*TASK INPUT:*
################

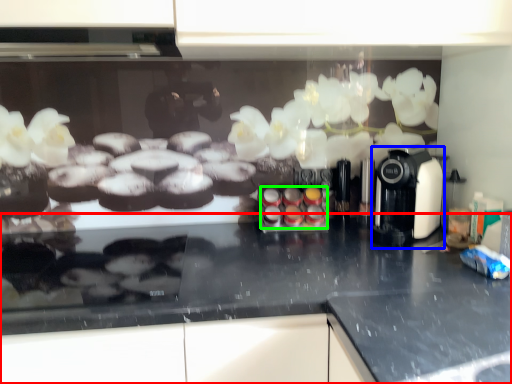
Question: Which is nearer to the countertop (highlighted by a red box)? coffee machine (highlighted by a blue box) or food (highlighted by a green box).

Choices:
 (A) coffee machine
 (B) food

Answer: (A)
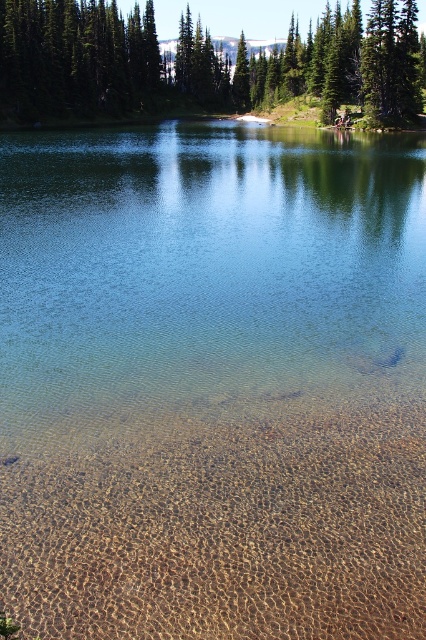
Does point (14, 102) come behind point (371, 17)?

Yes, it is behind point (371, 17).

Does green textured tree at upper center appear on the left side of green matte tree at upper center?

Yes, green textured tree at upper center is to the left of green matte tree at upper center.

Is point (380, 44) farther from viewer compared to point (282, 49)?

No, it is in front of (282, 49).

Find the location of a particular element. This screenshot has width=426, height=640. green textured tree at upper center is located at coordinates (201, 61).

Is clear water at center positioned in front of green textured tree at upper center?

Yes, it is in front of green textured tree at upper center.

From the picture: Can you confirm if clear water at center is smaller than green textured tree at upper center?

################

Reproduce word for word the lines of the data above, beginning at the line that contains "Does point (14, 102)" and stopping after the last line of the data.

*WORKED SOLUTION:*
Does point (14, 102) come behind point (371, 17)?

Yes, it is behind point (371, 17).

Does green textured tree at upper center appear on the left side of green matte tree at upper center?

Yes, green textured tree at upper center is to the left of green matte tree at upper center.

Is point (380, 44) farther from viewer compared to point (282, 49)?

No, it is in front of (282, 49).

Find the location of a particular element. This screenshot has width=426, height=640. green textured tree at upper center is located at coordinates (201, 61).

Is clear water at center positioned in front of green textured tree at upper center?

Yes, it is in front of green textured tree at upper center.

From the picture: Can you confirm if clear water at center is smaller than green textured tree at upper center?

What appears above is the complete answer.